--- Materials provided ---

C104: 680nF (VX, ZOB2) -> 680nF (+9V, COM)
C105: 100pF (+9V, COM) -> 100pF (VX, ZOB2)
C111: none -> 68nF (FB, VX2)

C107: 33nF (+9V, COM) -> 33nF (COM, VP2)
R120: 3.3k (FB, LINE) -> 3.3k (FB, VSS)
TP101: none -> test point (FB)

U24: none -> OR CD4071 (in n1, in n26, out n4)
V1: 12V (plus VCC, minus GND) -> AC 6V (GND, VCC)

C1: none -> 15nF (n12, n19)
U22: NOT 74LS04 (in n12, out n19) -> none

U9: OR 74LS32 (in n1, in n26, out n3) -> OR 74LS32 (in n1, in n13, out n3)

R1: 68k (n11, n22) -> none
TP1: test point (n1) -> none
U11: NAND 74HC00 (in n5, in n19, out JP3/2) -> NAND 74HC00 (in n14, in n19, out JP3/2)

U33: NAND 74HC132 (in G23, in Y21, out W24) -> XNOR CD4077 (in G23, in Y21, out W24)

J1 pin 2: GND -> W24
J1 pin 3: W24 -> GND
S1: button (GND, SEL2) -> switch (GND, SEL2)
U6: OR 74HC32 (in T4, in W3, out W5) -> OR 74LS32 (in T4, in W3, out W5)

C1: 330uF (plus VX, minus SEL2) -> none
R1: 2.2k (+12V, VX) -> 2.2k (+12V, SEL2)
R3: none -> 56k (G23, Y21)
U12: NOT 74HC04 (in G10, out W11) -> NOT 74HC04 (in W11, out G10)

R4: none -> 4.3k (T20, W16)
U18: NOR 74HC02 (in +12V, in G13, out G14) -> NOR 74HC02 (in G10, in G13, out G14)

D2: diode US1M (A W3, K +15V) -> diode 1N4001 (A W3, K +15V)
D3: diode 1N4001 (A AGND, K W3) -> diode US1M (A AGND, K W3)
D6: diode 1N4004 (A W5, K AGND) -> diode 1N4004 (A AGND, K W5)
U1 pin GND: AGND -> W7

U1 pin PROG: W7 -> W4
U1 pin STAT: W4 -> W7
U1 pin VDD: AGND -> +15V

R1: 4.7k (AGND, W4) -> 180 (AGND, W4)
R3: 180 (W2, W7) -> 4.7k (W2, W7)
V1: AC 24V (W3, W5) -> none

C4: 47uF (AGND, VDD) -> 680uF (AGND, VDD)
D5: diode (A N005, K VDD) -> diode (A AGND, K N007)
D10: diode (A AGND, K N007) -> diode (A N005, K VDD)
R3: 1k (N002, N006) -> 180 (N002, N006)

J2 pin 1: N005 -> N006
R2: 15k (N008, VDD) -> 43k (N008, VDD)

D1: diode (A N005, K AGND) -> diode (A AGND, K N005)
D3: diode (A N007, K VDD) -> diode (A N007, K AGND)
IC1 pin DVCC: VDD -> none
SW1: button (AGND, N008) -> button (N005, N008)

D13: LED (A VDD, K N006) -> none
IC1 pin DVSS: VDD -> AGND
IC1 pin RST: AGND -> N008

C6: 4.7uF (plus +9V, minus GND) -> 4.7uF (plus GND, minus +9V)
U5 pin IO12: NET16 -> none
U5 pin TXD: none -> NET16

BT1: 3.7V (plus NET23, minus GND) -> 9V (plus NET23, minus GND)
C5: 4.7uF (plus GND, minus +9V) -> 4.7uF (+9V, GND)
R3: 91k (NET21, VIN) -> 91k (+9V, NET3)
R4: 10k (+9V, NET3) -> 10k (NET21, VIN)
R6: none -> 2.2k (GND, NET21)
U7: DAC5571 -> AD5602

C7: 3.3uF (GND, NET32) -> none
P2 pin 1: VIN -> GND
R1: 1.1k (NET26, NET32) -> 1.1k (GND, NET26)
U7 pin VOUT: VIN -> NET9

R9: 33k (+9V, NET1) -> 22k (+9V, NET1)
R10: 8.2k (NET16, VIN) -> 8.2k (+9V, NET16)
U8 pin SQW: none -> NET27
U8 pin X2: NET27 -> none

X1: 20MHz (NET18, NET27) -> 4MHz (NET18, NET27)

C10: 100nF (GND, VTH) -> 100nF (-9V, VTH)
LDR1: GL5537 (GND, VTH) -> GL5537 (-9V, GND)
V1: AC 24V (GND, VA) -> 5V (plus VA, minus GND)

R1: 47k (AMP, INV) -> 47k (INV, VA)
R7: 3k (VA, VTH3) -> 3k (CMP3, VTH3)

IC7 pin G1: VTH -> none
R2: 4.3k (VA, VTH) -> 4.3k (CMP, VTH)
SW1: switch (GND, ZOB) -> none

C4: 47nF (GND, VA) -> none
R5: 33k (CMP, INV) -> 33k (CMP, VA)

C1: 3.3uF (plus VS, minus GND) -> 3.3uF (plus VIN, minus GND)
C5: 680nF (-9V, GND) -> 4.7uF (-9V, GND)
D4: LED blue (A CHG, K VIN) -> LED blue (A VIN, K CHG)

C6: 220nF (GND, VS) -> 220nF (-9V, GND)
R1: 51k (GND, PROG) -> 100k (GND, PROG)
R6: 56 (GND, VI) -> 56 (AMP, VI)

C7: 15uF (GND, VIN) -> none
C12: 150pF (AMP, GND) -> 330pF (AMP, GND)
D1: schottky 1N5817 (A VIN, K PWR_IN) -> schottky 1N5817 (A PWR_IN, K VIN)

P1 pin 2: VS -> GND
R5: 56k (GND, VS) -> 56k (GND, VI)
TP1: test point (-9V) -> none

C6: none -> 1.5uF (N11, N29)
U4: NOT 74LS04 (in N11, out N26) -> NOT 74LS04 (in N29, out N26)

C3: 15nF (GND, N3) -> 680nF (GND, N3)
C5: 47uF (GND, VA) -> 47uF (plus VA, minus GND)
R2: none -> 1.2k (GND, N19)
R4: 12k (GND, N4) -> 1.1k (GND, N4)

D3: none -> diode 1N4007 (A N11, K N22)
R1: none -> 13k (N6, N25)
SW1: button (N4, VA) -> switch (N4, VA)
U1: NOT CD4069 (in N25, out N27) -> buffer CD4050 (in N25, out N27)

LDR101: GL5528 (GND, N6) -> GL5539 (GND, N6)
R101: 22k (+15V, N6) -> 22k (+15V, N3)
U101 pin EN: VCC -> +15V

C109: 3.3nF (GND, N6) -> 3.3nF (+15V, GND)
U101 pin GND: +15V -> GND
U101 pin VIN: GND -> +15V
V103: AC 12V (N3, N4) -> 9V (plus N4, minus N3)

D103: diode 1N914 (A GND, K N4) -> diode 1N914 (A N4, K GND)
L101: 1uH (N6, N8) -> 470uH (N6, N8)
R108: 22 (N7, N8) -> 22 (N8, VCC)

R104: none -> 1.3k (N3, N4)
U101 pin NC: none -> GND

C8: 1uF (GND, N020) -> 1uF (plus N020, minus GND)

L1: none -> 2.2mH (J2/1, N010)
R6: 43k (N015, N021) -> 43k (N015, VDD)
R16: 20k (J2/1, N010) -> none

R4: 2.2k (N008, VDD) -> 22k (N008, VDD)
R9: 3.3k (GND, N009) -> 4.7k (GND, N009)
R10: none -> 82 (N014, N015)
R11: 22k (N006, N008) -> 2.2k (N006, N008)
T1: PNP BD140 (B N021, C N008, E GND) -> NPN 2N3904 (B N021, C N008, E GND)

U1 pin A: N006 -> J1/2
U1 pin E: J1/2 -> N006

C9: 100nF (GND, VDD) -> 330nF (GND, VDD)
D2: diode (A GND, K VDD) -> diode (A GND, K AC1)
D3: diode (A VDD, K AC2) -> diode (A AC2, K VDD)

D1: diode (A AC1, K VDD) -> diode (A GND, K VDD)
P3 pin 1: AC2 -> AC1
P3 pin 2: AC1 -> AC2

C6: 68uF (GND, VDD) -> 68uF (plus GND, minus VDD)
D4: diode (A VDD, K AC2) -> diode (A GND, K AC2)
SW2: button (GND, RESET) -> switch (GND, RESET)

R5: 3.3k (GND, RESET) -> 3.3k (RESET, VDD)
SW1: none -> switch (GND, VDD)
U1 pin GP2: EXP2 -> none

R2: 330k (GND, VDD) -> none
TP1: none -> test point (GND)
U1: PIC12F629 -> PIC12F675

---

**How to complete this task:** Copy out exactly the lines between the line with "D4: diode (A" and the last line of the entries, counting both of those lines.

**Your response:**
D4: diode (A VDD, K AC2) -> diode (A GND, K AC2)
SW2: button (GND, RESET) -> switch (GND, RESET)

R5: 3.3k (GND, RESET) -> 3.3k (RESET, VDD)
SW1: none -> switch (GND, VDD)
U1 pin GP2: EXP2 -> none

R2: 330k (GND, VDD) -> none
TP1: none -> test point (GND)
U1: PIC12F629 -> PIC12F675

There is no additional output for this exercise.